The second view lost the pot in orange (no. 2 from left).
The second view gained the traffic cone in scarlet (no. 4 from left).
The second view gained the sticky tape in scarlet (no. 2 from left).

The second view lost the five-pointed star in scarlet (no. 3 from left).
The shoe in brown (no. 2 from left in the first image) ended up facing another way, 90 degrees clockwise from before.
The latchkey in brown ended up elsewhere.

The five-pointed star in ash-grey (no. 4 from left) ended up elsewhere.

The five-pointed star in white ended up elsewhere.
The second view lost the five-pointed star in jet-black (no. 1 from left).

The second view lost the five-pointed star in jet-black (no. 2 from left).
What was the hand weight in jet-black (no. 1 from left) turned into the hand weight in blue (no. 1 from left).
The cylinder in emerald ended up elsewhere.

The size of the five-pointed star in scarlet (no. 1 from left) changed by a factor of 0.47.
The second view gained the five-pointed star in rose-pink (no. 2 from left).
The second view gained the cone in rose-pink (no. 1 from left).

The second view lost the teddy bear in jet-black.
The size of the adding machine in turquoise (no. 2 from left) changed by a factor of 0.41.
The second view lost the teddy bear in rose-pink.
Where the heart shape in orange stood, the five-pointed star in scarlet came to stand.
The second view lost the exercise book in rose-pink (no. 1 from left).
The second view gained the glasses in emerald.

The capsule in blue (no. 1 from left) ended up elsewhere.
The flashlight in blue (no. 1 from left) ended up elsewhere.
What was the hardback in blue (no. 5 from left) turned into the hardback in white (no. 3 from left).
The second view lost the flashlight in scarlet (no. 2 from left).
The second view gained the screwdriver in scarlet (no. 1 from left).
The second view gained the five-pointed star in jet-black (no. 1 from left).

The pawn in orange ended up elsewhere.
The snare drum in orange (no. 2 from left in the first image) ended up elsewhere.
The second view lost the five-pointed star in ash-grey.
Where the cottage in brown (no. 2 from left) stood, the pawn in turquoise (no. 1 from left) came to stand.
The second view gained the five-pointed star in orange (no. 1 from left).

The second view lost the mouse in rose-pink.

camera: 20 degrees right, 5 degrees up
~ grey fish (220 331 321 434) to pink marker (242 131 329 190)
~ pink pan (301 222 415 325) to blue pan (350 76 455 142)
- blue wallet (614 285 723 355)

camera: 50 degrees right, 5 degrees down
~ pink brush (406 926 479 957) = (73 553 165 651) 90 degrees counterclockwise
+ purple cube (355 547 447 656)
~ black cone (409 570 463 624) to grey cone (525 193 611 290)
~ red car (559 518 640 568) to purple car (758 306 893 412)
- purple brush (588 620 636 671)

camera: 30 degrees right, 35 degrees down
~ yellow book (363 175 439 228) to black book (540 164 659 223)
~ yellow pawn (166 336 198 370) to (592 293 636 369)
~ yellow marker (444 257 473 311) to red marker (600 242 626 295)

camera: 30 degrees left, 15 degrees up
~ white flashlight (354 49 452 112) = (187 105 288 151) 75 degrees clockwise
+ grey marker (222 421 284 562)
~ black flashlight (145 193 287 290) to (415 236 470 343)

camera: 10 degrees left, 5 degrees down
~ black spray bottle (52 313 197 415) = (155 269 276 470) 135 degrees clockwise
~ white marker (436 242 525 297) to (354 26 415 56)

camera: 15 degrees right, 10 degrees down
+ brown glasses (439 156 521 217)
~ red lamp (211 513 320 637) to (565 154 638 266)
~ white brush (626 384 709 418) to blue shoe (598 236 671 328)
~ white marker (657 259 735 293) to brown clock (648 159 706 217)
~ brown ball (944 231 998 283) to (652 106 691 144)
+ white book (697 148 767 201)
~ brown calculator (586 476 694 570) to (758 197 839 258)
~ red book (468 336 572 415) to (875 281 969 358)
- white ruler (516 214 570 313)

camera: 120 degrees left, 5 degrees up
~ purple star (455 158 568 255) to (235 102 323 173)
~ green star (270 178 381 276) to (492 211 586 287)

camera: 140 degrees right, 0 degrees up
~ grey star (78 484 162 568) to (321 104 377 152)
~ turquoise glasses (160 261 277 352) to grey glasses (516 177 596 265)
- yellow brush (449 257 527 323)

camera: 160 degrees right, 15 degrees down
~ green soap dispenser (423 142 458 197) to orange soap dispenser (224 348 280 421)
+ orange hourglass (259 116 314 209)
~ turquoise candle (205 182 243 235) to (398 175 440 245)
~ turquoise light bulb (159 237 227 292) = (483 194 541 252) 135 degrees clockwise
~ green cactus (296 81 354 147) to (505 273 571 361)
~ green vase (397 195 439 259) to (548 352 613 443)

◇ ◇ ◇

_Prompt_
Print only what lies in the material above starting at the line with "The latchkey in brown ended up elsewhere." and ending at the line with "The second view lost the exercise", every line exactly as given.

_Solution to this problem_
The latchkey in brown ended up elsewhere.

The five-pointed star in ash-grey (no. 4 from left) ended up elsewhere.

The five-pointed star in white ended up elsewhere.
The second view lost the five-pointed star in jet-black (no. 1 from left).

The second view lost the five-pointed star in jet-black (no. 2 from left).
What was the hand weight in jet-black (no. 1 from left) turned into the hand weight in blue (no. 1 from left).
The cylinder in emerald ended up elsewhere.

The size of the five-pointed star in scarlet (no. 1 from left) changed by a factor of 0.47.
The second view gained the five-pointed star in rose-pink (no. 2 from left).
The second view gained the cone in rose-pink (no. 1 from left).

The second view lost the teddy bear in jet-black.
The size of the adding machine in turquoise (no. 2 from left) changed by a factor of 0.41.
The second view lost the teddy bear in rose-pink.
Where the heart shape in orange stood, the five-pointed star in scarlet came to stand.
The second view lost the exercise book in rose-pink (no. 1 from left).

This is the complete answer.